• PROBLEM: A word-for-word copy of the records is needed, with every picture left out.

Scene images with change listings
=== Begin Enclosure ===
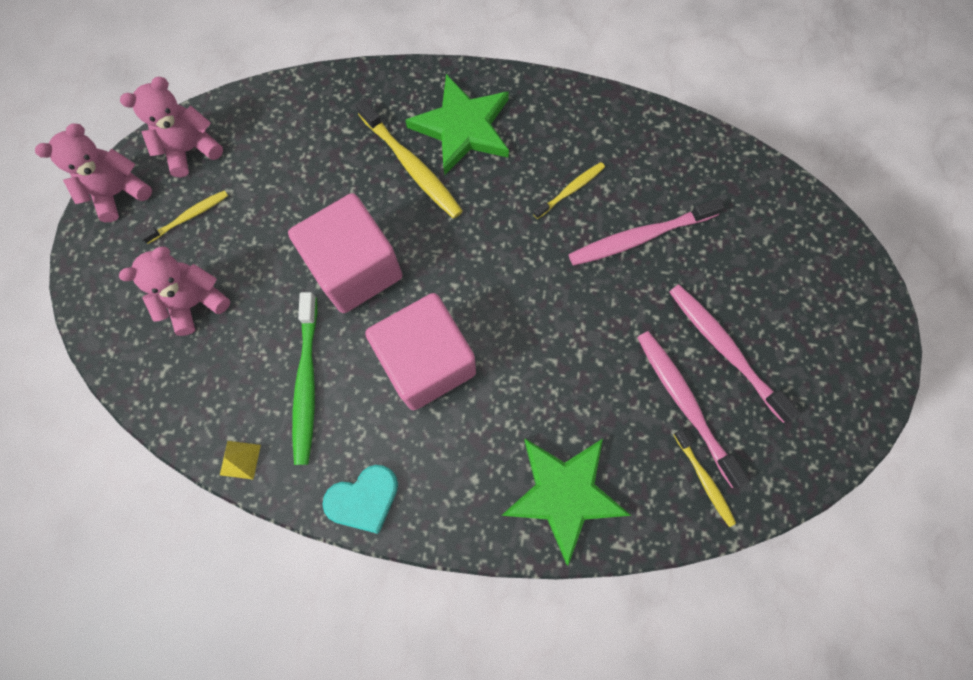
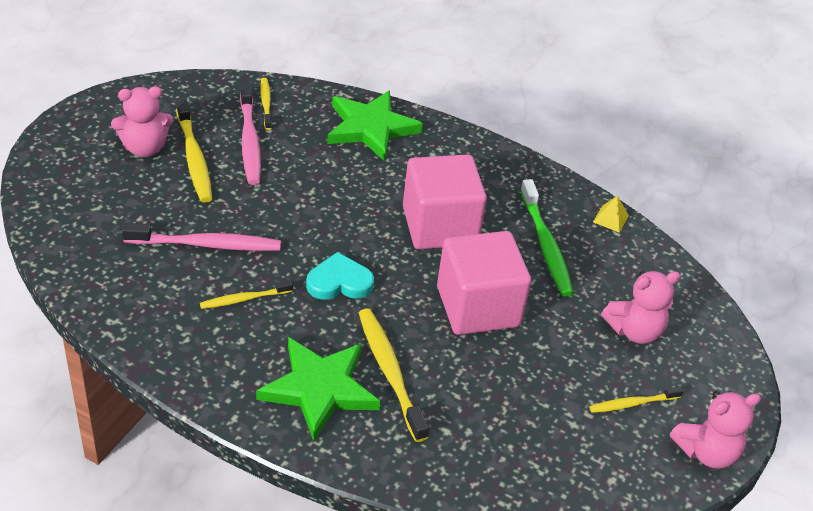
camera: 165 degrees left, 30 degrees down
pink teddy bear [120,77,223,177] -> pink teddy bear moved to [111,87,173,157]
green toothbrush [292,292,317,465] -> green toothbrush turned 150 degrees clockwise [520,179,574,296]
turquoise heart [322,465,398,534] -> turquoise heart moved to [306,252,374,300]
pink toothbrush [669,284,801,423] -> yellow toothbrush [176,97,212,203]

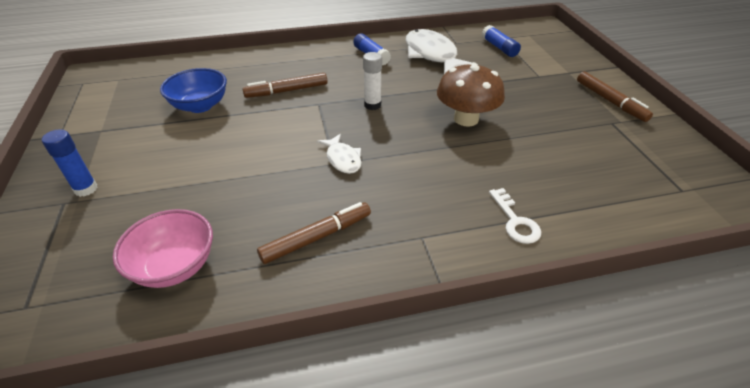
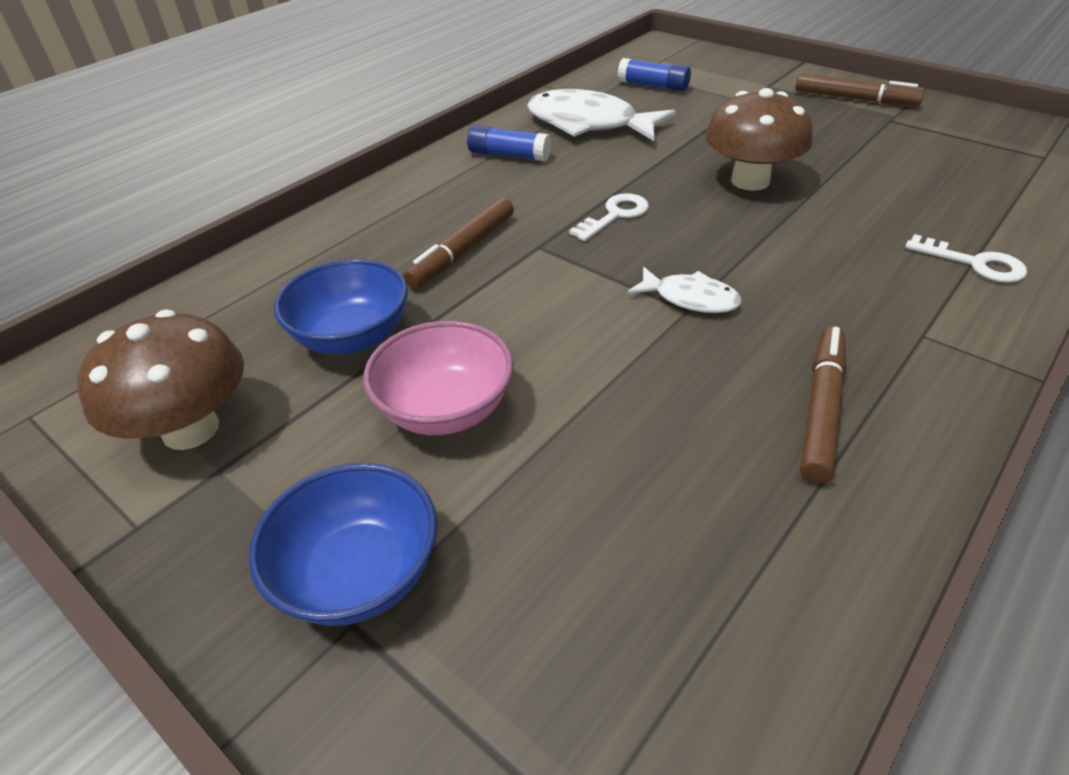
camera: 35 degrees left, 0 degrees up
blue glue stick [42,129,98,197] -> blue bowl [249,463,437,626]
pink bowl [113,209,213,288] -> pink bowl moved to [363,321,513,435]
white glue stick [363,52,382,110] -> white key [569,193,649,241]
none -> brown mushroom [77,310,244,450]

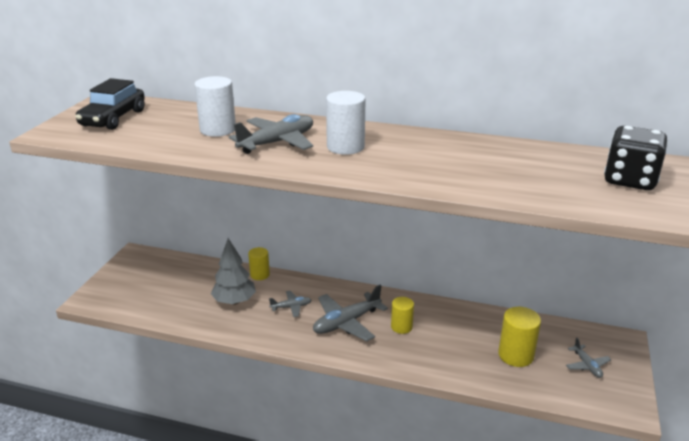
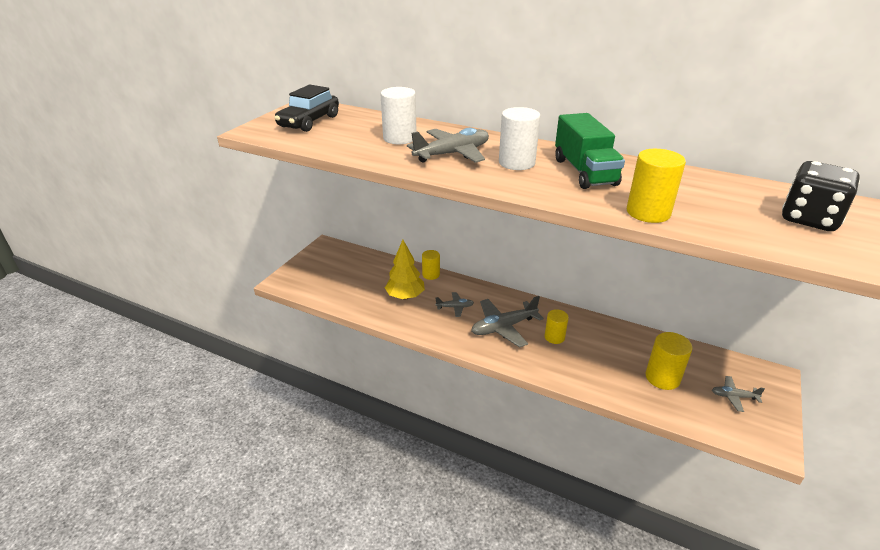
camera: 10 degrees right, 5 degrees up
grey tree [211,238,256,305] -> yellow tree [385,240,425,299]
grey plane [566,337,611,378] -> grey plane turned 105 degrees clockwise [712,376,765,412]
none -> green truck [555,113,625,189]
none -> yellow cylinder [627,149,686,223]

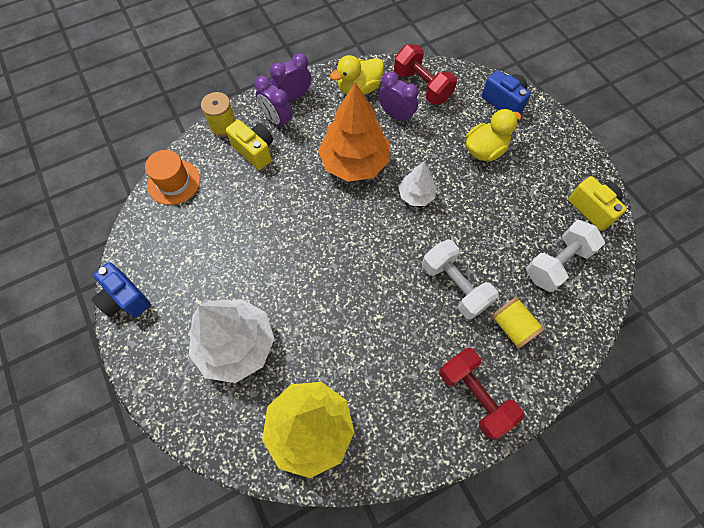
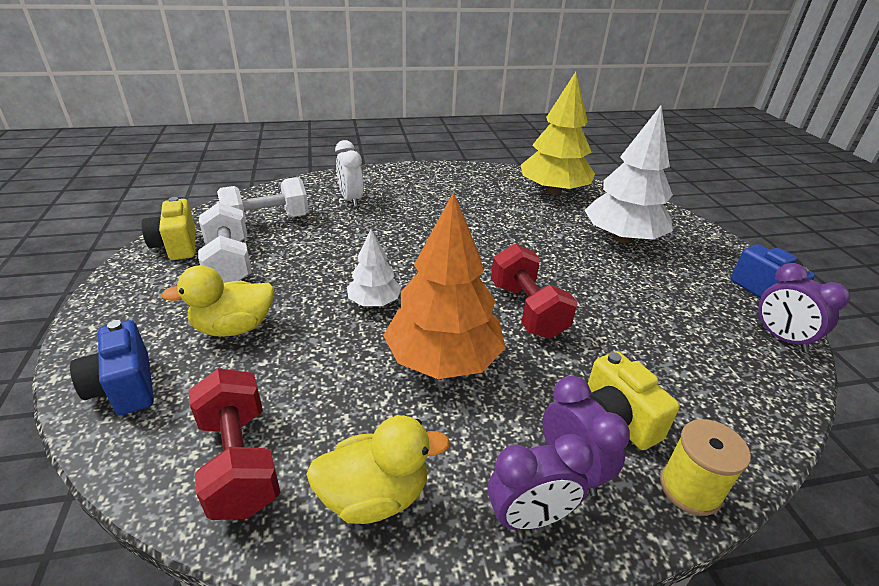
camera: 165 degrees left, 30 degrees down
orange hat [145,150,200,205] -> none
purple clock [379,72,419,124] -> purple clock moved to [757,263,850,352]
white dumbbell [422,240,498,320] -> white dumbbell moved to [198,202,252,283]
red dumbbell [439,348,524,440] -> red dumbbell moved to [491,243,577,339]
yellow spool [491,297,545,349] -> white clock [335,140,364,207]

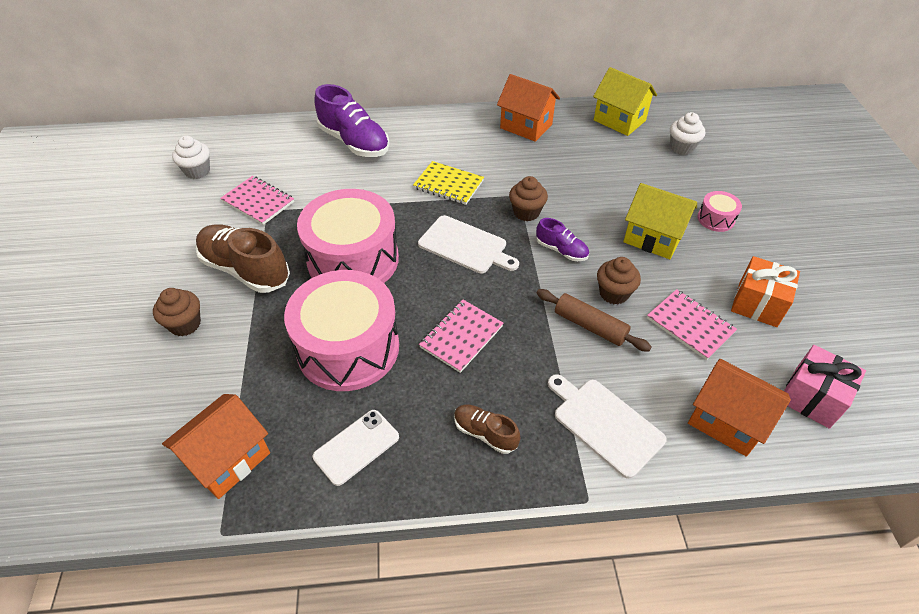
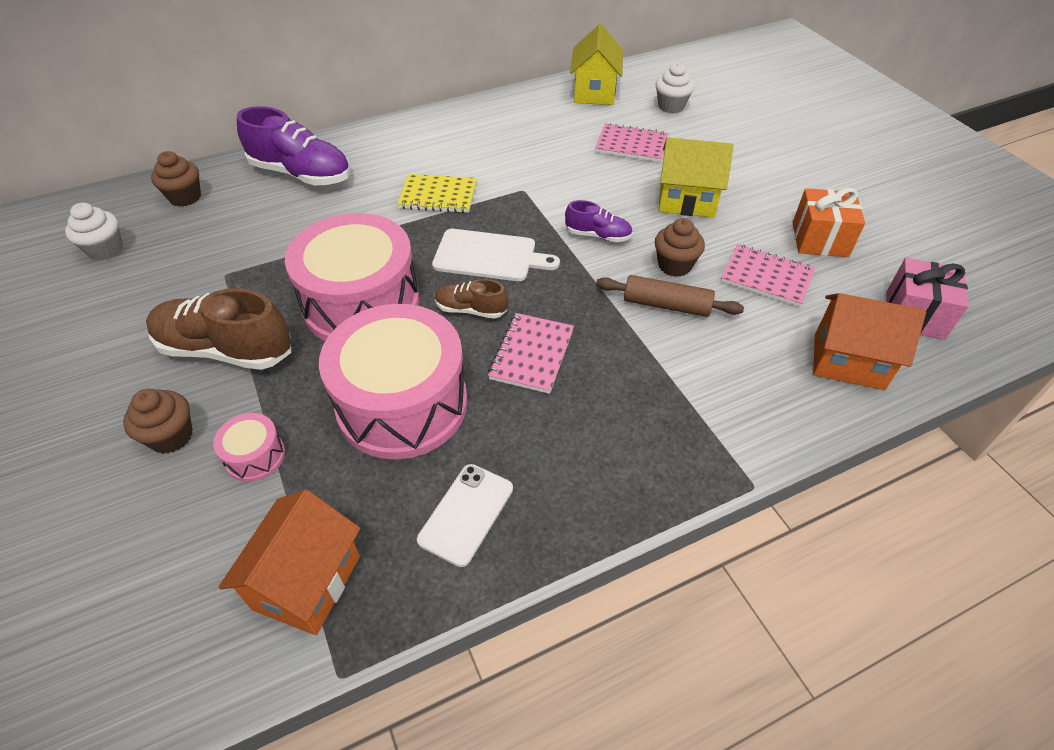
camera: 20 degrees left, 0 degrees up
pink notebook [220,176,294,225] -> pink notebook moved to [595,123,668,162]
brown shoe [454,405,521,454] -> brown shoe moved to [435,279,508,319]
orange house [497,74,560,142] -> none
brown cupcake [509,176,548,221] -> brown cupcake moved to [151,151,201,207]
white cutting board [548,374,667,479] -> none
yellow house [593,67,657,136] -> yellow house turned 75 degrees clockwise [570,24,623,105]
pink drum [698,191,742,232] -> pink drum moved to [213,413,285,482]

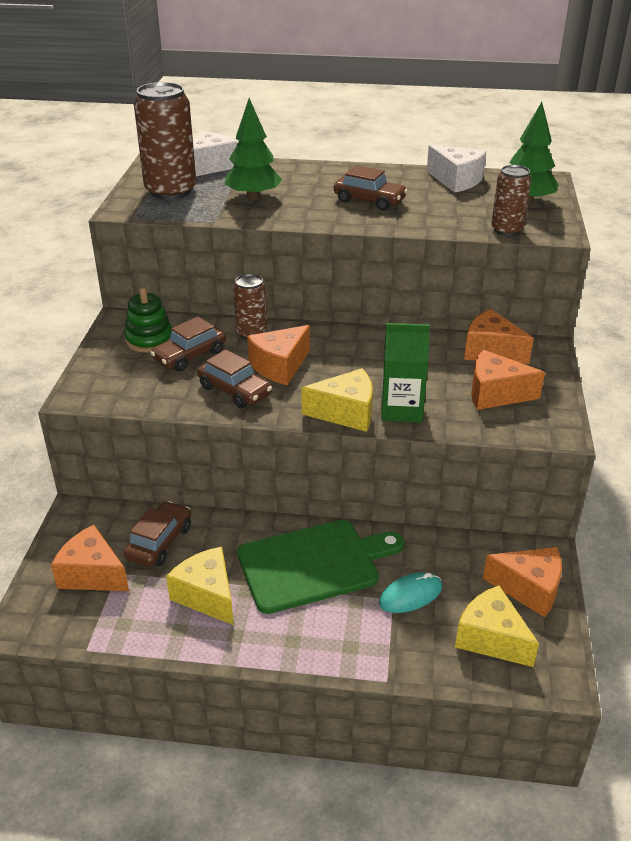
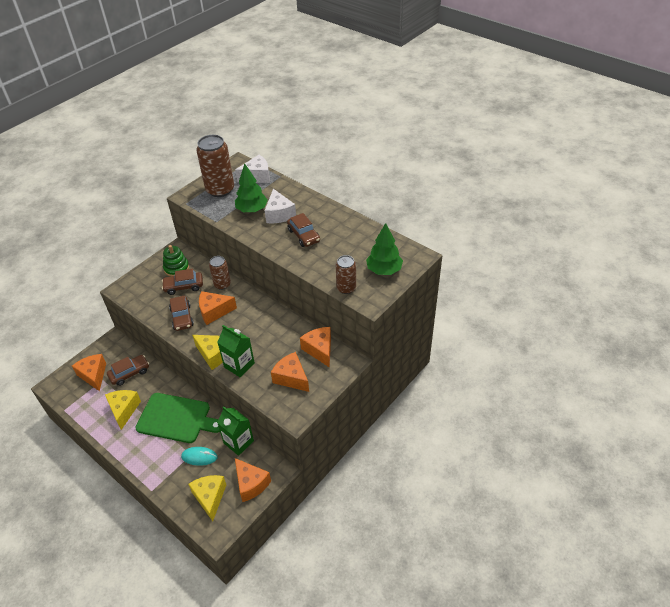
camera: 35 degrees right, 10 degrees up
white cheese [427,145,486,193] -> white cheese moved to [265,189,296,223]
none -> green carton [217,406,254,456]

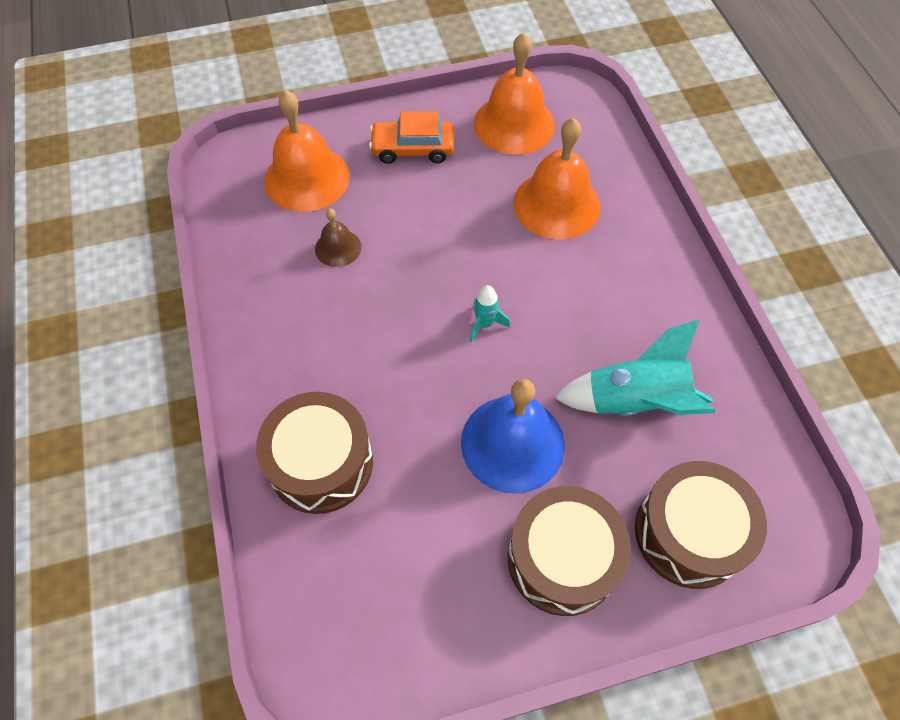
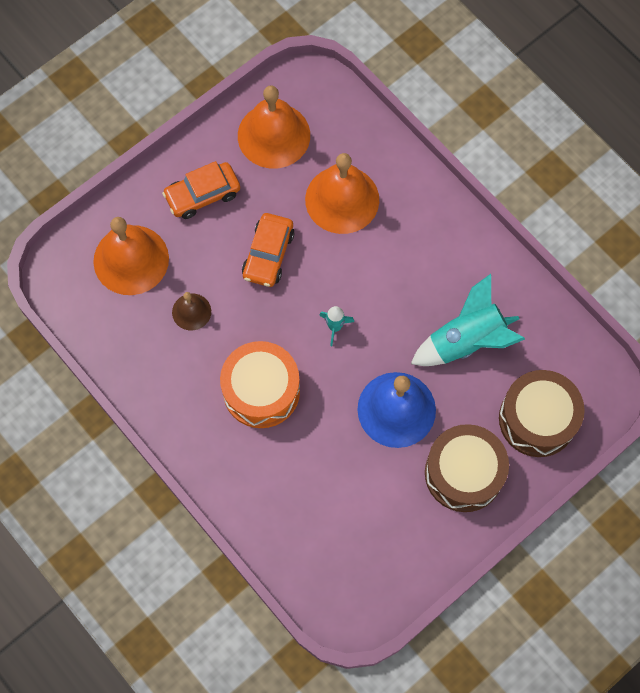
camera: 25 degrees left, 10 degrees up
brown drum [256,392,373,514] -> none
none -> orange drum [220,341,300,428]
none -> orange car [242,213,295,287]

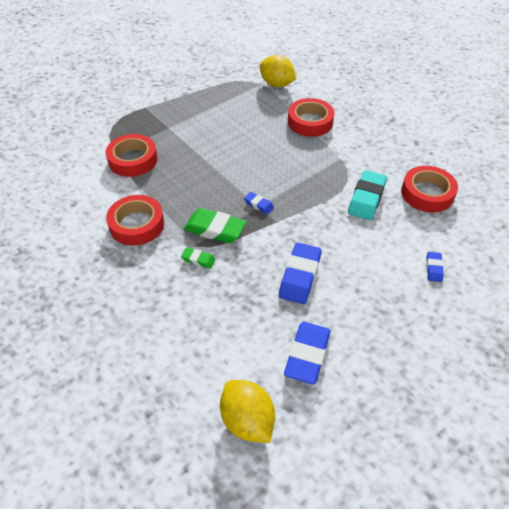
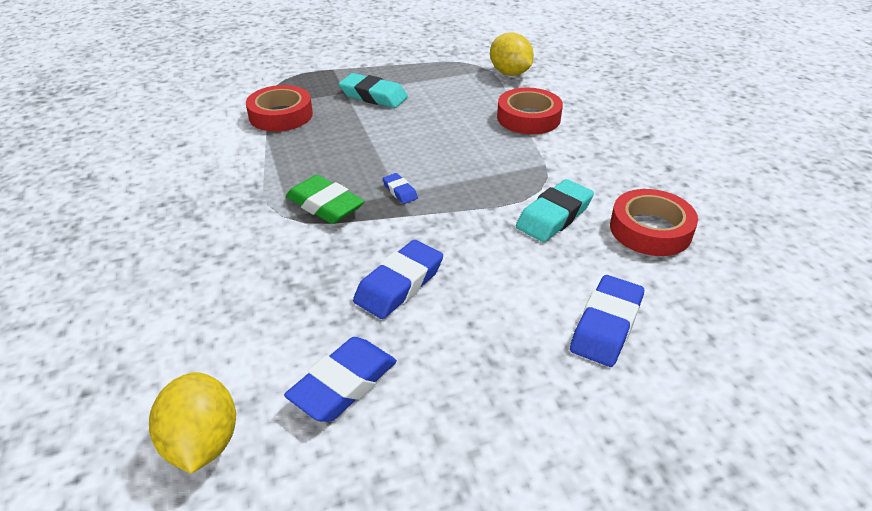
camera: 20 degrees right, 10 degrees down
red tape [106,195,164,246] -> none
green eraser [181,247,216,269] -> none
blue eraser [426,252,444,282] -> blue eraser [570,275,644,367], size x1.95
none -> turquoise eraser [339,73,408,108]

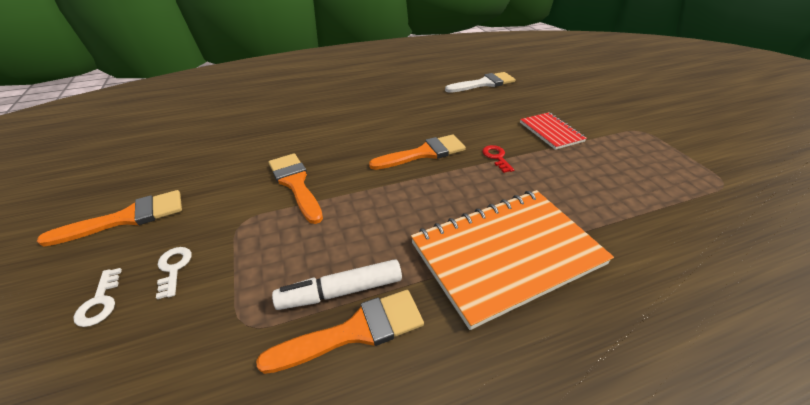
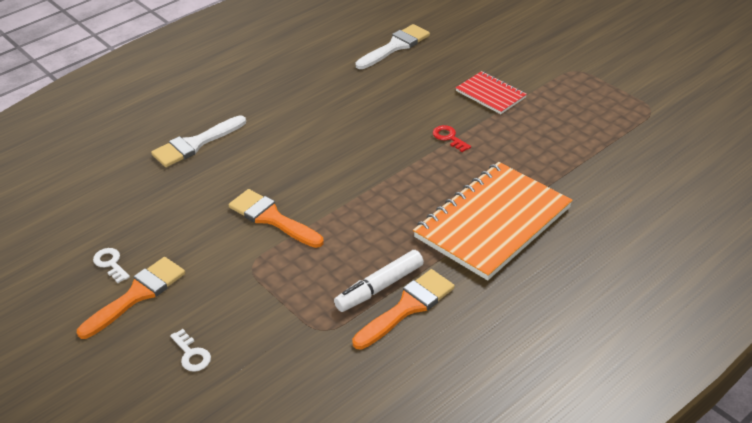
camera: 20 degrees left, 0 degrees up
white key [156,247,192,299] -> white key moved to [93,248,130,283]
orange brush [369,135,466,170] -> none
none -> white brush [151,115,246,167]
=== End Enclosure ===
• REPLY:
camera: 165 degrees left, 30 degrees down
pink teddy bear [120,77,223,177] -> pink teddy bear moved to [111,87,173,157]
green toothbrush [292,292,317,465] -> green toothbrush turned 150 degrees clockwise [520,179,574,296]
turquoise heart [322,465,398,534] -> turquoise heart moved to [306,252,374,300]
pink toothbrush [669,284,801,423] -> yellow toothbrush [176,97,212,203]

camera: 35 degrees left, 0 degrees up
blue glue stick [42,129,98,197] -> blue bowl [249,463,437,626]
pink bowl [113,209,213,288] -> pink bowl moved to [363,321,513,435]
white glue stick [363,52,382,110] -> white key [569,193,649,241]
none -> brown mushroom [77,310,244,450]

camera: 10 degrees right, 5 degrees up
grey tree [211,238,256,305] -> yellow tree [385,240,425,299]
grey plane [566,337,611,378] -> grey plane turned 105 degrees clockwise [712,376,765,412]
none -> green truck [555,113,625,189]
none -> yellow cylinder [627,149,686,223]

camera: 165 degrees left, 30 degrees down
orange hat [145,150,200,205] -> none
purple clock [379,72,419,124] -> purple clock moved to [757,263,850,352]
white dumbbell [422,240,498,320] -> white dumbbell moved to [198,202,252,283]
red dumbbell [439,348,524,440] -> red dumbbell moved to [491,243,577,339]
yellow spool [491,297,545,349] -> white clock [335,140,364,207]

camera: 20 degrees left, 0 degrees up
pink notebook [220,176,294,225] -> pink notebook moved to [595,123,668,162]
brown shoe [454,405,521,454] -> brown shoe moved to [435,279,508,319]
orange house [497,74,560,142] -> none
brown cupcake [509,176,548,221] -> brown cupcake moved to [151,151,201,207]
white cutting board [548,374,667,479] -> none
yellow house [593,67,657,136] -> yellow house turned 75 degrees clockwise [570,24,623,105]
pink drum [698,191,742,232] -> pink drum moved to [213,413,285,482]

camera: 35 degrees right, 10 degrees up
white cheese [427,145,486,193] -> white cheese moved to [265,189,296,223]
none -> green carton [217,406,254,456]

camera: 25 degrees left, 10 degrees up
brown drum [256,392,373,514] -> none
none -> orange drum [220,341,300,428]
none -> orange car [242,213,295,287]

camera: 20 degrees right, 10 degrees down
red tape [106,195,164,246] -> none
green eraser [181,247,216,269] -> none
blue eraser [426,252,444,282] -> blue eraser [570,275,644,367], size x1.95
none -> turquoise eraser [339,73,408,108]

camera: 20 degrees left, 0 degrees up
white key [156,247,192,299] -> white key moved to [93,248,130,283]
orange brush [369,135,466,170] -> none
none -> white brush [151,115,246,167]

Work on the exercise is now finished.